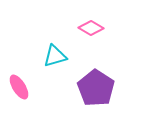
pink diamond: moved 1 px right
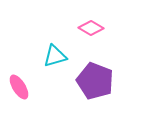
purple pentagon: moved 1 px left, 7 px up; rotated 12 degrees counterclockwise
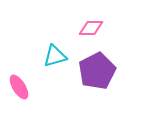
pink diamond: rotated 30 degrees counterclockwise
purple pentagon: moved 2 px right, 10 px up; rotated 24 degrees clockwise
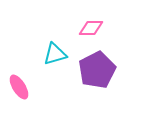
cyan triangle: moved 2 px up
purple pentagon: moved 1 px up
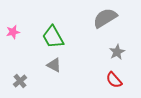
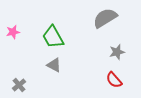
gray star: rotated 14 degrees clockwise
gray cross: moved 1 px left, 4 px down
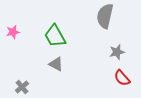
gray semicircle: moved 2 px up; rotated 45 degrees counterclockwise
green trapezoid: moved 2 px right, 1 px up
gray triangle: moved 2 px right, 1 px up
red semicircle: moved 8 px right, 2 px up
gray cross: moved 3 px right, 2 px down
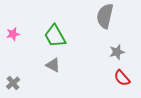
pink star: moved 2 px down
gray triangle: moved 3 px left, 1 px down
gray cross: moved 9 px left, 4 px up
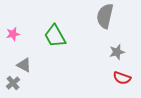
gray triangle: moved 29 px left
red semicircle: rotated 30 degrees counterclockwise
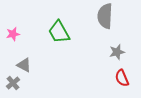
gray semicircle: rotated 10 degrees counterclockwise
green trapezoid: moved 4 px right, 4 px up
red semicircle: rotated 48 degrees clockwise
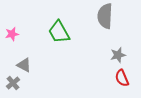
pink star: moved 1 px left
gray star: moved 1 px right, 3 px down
*****
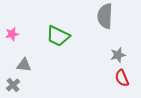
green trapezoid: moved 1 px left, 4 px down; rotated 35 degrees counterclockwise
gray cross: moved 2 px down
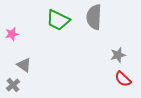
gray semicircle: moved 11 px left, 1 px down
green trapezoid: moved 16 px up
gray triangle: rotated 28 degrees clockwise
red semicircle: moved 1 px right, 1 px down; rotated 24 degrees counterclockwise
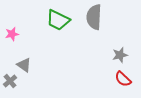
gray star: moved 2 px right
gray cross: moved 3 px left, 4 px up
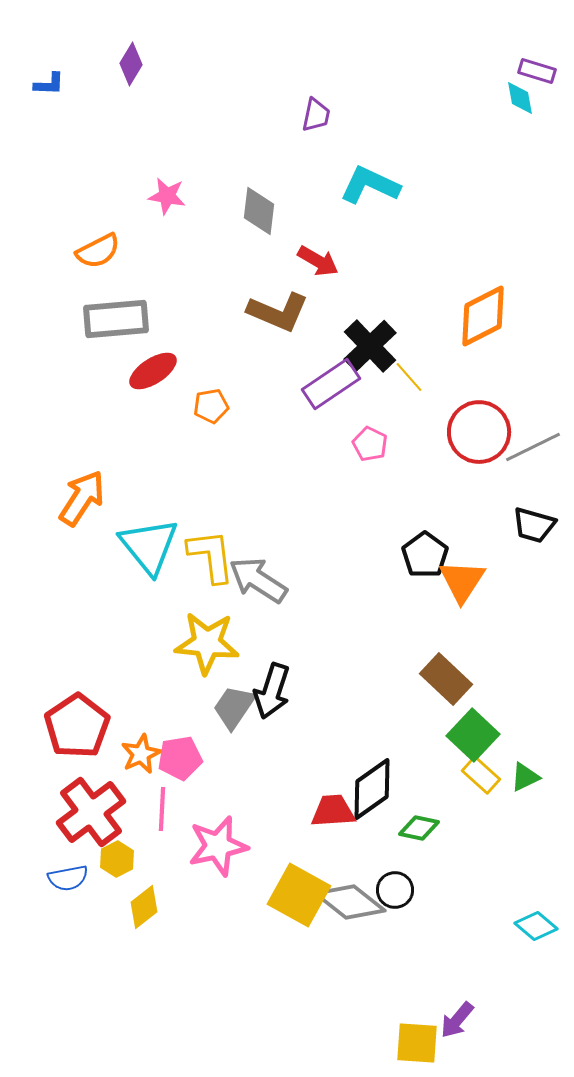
*****
Rewrite the lines of the records from the line with "gray semicircle: moved 11 px left, 1 px down" up to and including the line with "gray cross: moved 3 px left, 4 px up", replacing "green trapezoid" with "green hexagon" and leaving everything else unchanged. Omit the pictures from your answer.

▶ Written solution:
gray semicircle: moved 11 px left, 1 px down
green hexagon: moved 16 px up
gray triangle: rotated 28 degrees clockwise
red semicircle: moved 1 px right, 1 px down; rotated 24 degrees counterclockwise
gray star: moved 2 px right
gray cross: moved 3 px left, 4 px up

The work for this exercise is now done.